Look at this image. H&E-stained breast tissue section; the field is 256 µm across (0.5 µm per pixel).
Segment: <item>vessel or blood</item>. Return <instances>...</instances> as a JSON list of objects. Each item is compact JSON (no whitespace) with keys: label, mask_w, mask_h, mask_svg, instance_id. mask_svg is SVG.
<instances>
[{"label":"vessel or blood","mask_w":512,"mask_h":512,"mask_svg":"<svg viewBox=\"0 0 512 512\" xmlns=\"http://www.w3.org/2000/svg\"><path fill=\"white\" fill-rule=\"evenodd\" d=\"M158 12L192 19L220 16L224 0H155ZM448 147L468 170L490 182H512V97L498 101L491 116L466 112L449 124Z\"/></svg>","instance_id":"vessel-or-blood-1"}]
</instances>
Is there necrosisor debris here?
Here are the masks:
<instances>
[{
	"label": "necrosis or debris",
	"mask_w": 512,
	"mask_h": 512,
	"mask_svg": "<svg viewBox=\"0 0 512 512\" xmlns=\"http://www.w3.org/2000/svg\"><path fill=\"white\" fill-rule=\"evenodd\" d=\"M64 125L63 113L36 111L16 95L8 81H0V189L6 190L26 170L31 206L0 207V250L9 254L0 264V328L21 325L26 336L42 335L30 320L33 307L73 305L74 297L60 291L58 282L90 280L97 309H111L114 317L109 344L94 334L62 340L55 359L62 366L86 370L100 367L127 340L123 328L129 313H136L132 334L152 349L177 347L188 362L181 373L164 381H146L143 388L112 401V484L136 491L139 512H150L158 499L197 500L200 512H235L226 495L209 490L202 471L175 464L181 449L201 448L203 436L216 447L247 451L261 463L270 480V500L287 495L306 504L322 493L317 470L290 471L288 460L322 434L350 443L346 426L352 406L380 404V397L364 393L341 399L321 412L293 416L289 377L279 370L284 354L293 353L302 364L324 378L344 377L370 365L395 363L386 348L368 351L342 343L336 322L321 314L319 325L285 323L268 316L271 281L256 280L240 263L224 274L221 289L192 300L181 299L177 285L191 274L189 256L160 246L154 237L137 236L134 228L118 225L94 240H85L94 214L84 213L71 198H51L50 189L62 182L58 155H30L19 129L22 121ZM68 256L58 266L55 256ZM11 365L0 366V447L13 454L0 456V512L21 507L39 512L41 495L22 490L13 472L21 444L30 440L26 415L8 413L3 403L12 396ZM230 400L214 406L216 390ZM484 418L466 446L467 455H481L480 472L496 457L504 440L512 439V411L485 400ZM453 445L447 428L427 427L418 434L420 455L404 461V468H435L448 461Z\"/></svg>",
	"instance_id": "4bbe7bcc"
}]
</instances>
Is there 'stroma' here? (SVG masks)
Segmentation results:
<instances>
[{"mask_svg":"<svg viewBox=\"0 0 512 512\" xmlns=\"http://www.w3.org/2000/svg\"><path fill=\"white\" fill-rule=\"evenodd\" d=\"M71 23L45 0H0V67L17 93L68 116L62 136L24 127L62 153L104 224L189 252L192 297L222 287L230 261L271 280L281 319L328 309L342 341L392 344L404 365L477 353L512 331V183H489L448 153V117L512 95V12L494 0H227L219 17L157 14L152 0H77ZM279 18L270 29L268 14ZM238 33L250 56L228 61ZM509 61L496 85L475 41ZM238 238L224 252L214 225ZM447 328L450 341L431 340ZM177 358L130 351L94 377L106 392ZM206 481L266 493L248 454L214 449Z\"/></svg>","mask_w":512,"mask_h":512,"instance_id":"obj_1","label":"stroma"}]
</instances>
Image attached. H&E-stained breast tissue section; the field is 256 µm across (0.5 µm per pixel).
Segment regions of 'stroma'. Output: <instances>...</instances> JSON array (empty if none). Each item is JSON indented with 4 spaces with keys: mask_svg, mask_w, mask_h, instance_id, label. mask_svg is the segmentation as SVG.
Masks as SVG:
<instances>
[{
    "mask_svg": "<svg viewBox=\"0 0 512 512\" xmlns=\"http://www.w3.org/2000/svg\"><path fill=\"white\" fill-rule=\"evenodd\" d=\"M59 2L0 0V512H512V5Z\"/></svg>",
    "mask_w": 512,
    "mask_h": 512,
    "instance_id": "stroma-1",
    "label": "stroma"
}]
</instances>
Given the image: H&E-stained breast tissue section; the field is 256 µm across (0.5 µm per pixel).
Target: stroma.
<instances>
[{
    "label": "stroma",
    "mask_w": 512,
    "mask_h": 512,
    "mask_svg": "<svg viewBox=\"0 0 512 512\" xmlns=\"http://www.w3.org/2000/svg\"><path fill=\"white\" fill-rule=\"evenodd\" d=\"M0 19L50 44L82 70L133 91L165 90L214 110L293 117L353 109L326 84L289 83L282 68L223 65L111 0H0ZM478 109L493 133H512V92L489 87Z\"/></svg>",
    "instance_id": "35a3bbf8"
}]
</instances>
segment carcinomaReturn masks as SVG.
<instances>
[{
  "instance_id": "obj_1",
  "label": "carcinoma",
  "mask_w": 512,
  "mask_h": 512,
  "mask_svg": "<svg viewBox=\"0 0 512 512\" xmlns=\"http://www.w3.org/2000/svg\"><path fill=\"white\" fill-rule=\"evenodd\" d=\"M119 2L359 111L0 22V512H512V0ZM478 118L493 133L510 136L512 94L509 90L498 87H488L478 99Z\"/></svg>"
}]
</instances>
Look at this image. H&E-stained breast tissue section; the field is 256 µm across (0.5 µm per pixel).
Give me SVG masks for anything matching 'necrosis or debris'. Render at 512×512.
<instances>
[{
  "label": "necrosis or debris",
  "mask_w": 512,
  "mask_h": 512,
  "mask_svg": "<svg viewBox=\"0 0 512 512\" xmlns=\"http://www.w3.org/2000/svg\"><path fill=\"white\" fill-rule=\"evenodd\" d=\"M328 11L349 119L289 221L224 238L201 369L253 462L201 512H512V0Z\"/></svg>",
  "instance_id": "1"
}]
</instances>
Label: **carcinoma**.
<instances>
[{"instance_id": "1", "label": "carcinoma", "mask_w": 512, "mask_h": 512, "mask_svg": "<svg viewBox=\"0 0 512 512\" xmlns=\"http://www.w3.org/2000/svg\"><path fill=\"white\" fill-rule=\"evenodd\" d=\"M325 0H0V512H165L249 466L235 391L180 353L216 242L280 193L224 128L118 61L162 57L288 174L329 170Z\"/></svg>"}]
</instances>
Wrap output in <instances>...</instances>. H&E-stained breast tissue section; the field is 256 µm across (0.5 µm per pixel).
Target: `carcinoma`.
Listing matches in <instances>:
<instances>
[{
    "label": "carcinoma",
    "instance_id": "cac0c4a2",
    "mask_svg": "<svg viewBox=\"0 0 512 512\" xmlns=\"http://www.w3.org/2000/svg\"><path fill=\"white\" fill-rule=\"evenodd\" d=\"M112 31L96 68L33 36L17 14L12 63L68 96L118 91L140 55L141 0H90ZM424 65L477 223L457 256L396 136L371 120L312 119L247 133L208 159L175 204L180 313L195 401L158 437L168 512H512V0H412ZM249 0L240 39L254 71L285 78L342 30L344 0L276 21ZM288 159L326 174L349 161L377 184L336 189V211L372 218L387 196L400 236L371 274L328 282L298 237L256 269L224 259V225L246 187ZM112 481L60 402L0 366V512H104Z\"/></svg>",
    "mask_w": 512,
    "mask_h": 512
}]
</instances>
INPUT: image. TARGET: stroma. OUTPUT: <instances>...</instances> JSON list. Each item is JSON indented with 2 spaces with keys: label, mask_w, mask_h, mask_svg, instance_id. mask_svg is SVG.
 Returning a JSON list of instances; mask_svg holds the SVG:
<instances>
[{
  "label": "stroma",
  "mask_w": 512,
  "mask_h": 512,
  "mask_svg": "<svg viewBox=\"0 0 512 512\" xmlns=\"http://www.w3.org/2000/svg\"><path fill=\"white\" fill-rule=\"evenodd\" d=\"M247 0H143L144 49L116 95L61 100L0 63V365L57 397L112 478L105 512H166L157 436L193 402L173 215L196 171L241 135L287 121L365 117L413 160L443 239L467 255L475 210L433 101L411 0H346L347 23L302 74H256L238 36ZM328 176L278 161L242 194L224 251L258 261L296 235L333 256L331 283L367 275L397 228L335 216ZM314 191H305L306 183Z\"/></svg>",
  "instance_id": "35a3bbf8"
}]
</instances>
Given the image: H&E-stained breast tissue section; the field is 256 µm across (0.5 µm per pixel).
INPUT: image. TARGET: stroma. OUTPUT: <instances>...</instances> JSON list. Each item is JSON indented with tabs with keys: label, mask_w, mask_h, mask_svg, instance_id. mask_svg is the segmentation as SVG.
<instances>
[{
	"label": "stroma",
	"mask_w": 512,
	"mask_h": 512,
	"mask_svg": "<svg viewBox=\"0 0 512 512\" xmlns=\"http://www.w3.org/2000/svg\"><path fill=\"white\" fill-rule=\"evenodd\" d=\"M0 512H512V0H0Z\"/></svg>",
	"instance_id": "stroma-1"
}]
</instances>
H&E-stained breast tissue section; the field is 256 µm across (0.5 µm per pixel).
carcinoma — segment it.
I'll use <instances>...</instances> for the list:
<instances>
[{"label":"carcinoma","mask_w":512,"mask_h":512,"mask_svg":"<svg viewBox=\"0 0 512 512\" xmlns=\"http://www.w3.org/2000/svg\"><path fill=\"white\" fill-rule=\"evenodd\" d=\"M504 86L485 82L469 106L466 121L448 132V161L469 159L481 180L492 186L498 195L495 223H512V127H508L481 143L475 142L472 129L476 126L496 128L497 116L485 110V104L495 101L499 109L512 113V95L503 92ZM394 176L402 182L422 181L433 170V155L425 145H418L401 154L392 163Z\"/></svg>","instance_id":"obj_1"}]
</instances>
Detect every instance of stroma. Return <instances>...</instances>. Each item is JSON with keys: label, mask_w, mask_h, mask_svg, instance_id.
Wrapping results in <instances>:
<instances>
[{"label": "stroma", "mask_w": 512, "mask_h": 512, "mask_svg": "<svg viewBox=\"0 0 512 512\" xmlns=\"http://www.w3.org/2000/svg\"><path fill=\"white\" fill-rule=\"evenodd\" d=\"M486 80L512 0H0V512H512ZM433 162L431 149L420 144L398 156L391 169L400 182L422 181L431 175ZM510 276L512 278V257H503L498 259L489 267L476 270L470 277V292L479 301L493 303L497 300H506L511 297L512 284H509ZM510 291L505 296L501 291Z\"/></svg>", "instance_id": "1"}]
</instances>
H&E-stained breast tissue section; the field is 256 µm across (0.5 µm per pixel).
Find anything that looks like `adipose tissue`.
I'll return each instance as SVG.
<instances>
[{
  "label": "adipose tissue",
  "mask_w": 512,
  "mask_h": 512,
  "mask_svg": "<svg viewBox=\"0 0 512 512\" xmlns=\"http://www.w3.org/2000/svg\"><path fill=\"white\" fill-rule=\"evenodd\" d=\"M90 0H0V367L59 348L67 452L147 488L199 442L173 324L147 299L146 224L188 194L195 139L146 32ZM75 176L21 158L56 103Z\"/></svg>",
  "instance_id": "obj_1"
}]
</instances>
==========
SET EXERCISE: Repeat only what runs from the line holding "Detect every instance" to the end of the data, keeping every line exactly as written, first and last included.

ANSWER:
Detect every instance of stroma. Return <instances>...</instances>. Each item is JSON with keys: label, mask_w, mask_h, mask_svg, instance_id.
Wrapping results in <instances>:
<instances>
[{"label": "stroma", "mask_w": 512, "mask_h": 512, "mask_svg": "<svg viewBox=\"0 0 512 512\" xmlns=\"http://www.w3.org/2000/svg\"><path fill=\"white\" fill-rule=\"evenodd\" d=\"M486 80L512 0H0V512H512ZM433 162L431 149L420 144L398 156L391 169L400 182L422 181L431 175ZM510 276L512 278V257H503L498 259L489 267L476 270L470 277V292L479 301L493 303L497 300H506L511 297L512 284H509ZM510 291L505 296L501 291Z\"/></svg>", "instance_id": "1"}]
</instances>
H&E-stained breast tissue section; the field is 256 µm across (0.5 µm per pixel).
Find anything that looks like `adipose tissue`.
I'll return each instance as SVG.
<instances>
[{
  "label": "adipose tissue",
  "mask_w": 512,
  "mask_h": 512,
  "mask_svg": "<svg viewBox=\"0 0 512 512\" xmlns=\"http://www.w3.org/2000/svg\"><path fill=\"white\" fill-rule=\"evenodd\" d=\"M90 0H0V367L59 348L67 452L147 488L199 442L173 324L147 299L146 224L188 194L195 139L146 32ZM75 176L21 158L56 103Z\"/></svg>",
  "instance_id": "obj_1"
}]
</instances>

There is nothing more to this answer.